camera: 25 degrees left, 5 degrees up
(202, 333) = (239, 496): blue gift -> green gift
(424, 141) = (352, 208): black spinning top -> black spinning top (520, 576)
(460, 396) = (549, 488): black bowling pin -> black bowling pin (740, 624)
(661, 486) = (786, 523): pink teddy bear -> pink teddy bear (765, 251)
++++++++
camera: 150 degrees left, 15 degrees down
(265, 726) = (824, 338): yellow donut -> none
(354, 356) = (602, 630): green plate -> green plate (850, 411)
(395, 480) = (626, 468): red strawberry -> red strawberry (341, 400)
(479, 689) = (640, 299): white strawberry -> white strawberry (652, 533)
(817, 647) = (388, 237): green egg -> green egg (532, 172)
++++++++
DESCRIPTION OF THE TASK: Of the entries above, transcribe exactly those lines that fall between the line containing "camera: 25 degrees left, 5 degrees up" and the line containing "(661, 486) = (786, 523): pink", together with those two lines.

WRITTEN REPLY:
camera: 25 degrees left, 5 degrees up
(202, 333) = (239, 496): blue gift -> green gift
(424, 141) = (352, 208): black spinning top -> black spinning top (520, 576)
(460, 396) = (549, 488): black bowling pin -> black bowling pin (740, 624)
(661, 486) = (786, 523): pink teddy bear -> pink teddy bear (765, 251)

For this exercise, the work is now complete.